DESCRIPTION OF THE TASK
For this task, output exactly the lines of the material below starting at the line with "JP1 pin 2: VLOAD -> GND" and ending at the line with "D6: diode 1N914"; pictures are to be excluded.

EXTRACTED RECORDS
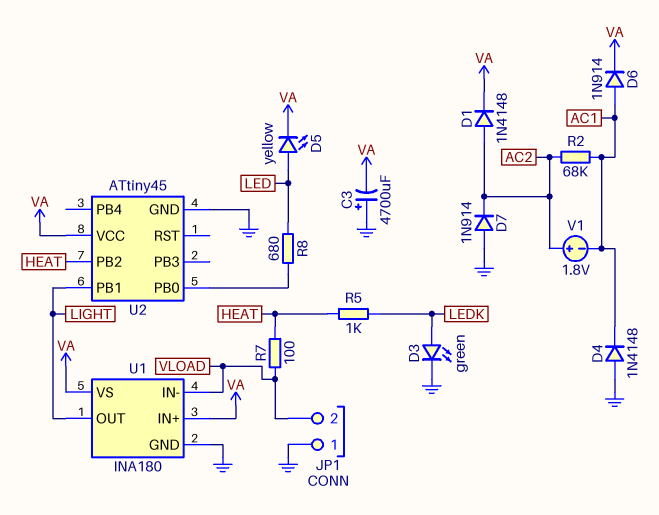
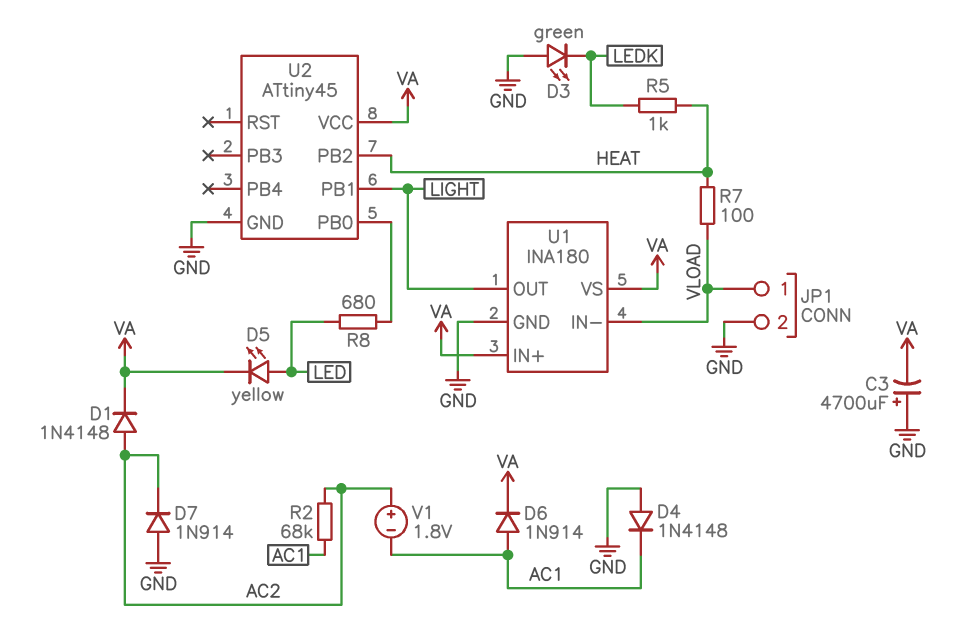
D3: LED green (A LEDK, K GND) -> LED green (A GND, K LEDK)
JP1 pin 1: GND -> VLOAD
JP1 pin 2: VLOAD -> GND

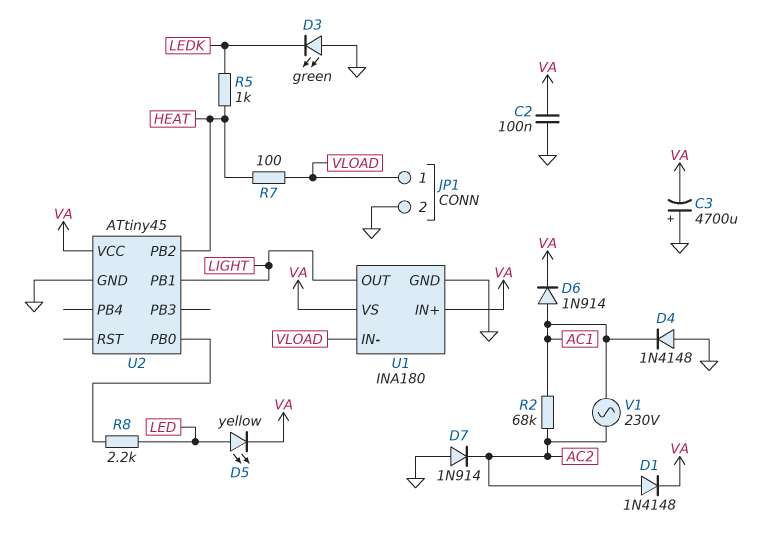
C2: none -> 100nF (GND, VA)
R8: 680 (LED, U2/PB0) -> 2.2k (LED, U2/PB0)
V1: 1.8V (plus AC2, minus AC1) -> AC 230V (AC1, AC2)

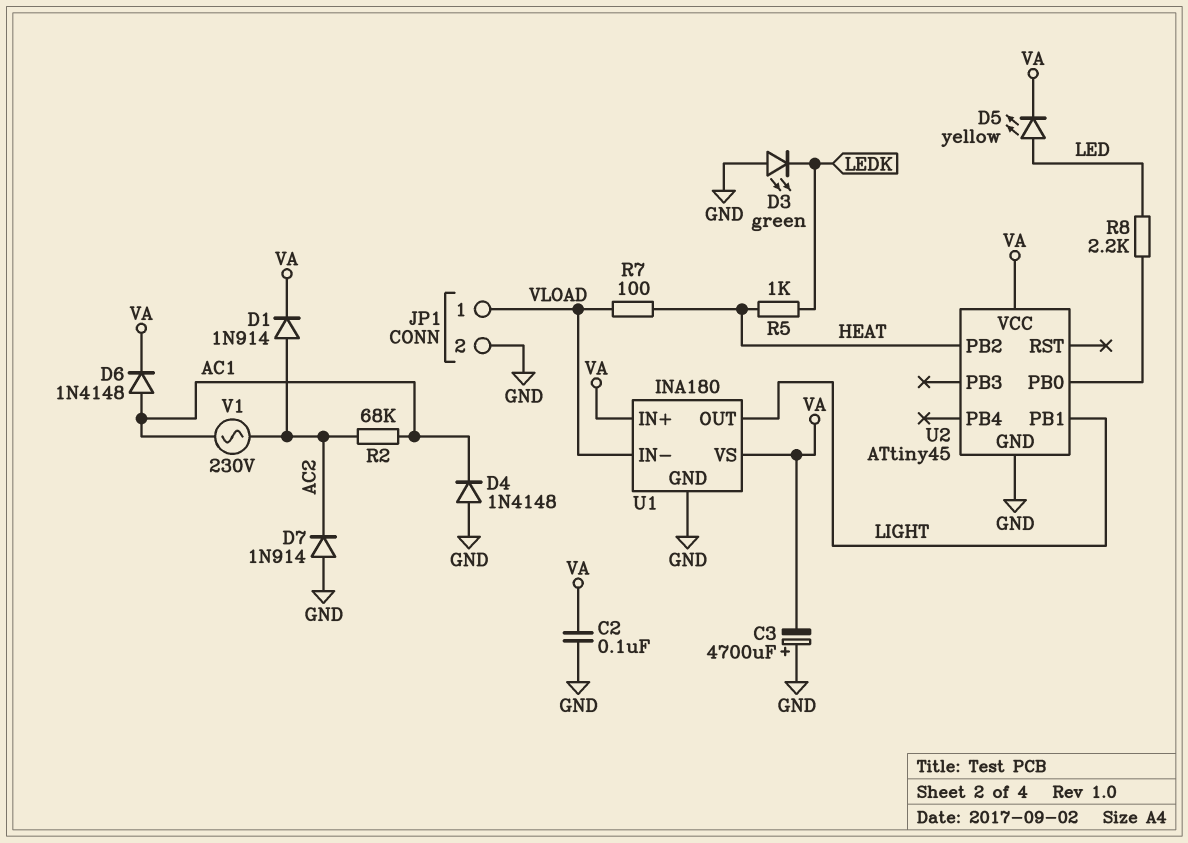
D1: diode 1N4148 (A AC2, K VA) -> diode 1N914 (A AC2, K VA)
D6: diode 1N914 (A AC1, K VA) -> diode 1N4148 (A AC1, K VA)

==

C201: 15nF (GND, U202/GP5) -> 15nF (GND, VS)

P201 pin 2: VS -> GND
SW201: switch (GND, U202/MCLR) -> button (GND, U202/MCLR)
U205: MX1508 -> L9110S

==

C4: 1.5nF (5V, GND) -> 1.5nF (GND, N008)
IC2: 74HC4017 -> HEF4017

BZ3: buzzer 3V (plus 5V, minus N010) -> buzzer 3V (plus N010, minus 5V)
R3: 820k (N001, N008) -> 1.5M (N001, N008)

YOUR SOLUTION
JP1 pin 2: VLOAD -> GND

C2: none -> 100nF (GND, VA)
R8: 680 (LED, U2/PB0) -> 2.2k (LED, U2/PB0)
V1: 1.8V (plus AC2, minus AC1) -> AC 230V (AC1, AC2)

D1: diode 1N4148 (A AC2, K VA) -> diode 1N914 (A AC2, K VA)
D6: diode 1N914 (A AC1, K VA) -> diode 1N4148 (A AC1, K VA)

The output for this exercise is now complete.